Supplied material:
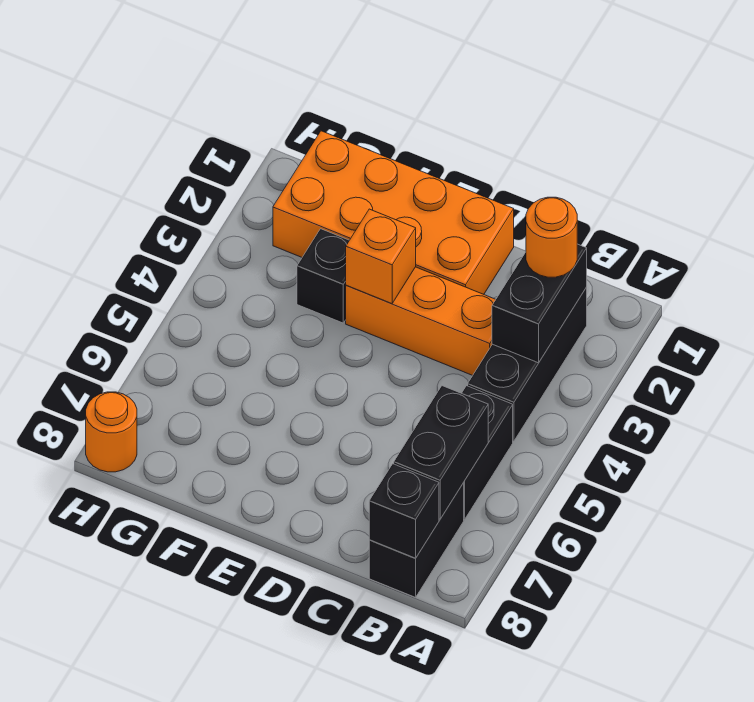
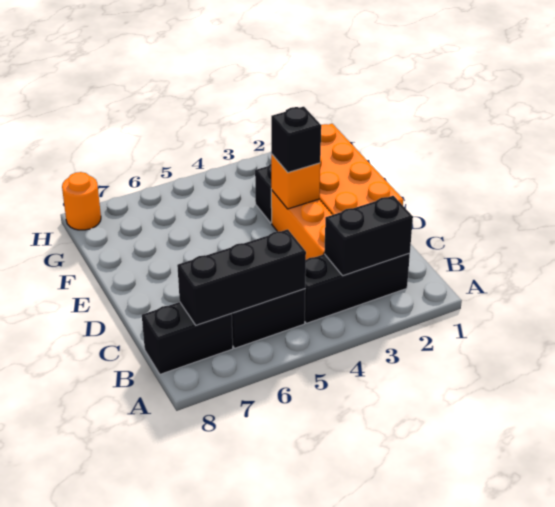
orange round brick B2 level 3 -> none
black brick B6:B7 level 2 -> black brick B5:B7 level 2
black brick B8 level 2 -> black brick E3 level 3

Your objective:
Note how many lines of the material hold the word "black", then state that number alone.

Completed exercise:
2